Data entries

-.-.-

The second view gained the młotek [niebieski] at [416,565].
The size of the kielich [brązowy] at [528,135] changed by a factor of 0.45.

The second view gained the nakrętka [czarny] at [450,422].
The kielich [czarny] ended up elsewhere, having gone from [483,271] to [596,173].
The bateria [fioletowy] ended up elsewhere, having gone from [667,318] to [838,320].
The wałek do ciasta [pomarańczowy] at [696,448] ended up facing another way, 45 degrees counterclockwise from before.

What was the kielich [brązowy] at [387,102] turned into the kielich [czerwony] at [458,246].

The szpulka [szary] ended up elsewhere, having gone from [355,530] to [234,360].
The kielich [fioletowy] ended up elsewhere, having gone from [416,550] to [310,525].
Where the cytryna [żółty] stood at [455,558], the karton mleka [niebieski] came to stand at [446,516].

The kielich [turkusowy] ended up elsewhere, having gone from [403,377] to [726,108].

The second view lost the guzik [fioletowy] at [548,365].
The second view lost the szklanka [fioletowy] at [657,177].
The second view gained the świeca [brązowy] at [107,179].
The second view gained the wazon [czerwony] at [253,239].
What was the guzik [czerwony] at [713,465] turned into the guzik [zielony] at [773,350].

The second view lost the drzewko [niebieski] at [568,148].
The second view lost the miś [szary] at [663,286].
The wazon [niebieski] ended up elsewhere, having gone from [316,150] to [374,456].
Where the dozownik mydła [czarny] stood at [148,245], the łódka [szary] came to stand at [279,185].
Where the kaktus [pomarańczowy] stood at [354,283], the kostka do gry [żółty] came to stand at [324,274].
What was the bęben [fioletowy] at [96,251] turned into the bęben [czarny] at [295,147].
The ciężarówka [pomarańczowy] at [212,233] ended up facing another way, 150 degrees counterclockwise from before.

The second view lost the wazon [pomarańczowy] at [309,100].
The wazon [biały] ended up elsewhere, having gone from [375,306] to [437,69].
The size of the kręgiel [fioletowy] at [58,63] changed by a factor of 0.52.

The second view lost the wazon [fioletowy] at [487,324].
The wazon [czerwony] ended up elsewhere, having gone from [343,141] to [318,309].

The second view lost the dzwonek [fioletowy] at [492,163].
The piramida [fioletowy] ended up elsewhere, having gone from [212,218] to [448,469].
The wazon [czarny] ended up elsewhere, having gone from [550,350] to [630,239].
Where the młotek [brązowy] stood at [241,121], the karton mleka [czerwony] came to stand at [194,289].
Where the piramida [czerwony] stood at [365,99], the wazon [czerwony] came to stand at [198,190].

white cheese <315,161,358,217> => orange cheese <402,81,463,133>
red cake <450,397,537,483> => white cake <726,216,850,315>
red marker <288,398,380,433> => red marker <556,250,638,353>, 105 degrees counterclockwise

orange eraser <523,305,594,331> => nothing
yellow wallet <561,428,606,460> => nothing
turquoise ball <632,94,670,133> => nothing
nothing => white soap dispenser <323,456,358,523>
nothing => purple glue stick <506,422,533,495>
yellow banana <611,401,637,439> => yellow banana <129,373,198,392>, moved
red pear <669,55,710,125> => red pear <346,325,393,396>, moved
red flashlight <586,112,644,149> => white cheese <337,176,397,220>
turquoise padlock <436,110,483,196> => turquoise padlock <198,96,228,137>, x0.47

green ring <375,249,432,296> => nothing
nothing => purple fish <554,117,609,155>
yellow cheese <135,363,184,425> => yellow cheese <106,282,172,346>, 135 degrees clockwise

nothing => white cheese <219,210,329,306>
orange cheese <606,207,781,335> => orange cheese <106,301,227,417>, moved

-.-.-

### What the task requires:
Write down, word for word, the lines above from the one containing "The ciężarówka [pomarańczowy]" through the one containing "red marker <288,398,380,433>", both ends included.

### Task solution:
The ciężarówka [pomarańczowy] at [212,233] ended up facing another way, 150 degrees counterclockwise from before.

The second view lost the wazon [pomarańczowy] at [309,100].
The wazon [biały] ended up elsewhere, having gone from [375,306] to [437,69].
The size of the kręgiel [fioletowy] at [58,63] changed by a factor of 0.52.

The second view lost the wazon [fioletowy] at [487,324].
The wazon [czerwony] ended up elsewhere, having gone from [343,141] to [318,309].

The second view lost the dzwonek [fioletowy] at [492,163].
The piramida [fioletowy] ended up elsewhere, having gone from [212,218] to [448,469].
The wazon [czarny] ended up elsewhere, having gone from [550,350] to [630,239].
Where the młotek [brązowy] stood at [241,121], the karton mleka [czerwony] came to stand at [194,289].
Where the piramida [czerwony] stood at [365,99], the wazon [czerwony] came to stand at [198,190].

white cheese <315,161,358,217> => orange cheese <402,81,463,133>
red cake <450,397,537,483> => white cake <726,216,850,315>
red marker <288,398,380,433> => red marker <556,250,638,353>, 105 degrees counterclockwise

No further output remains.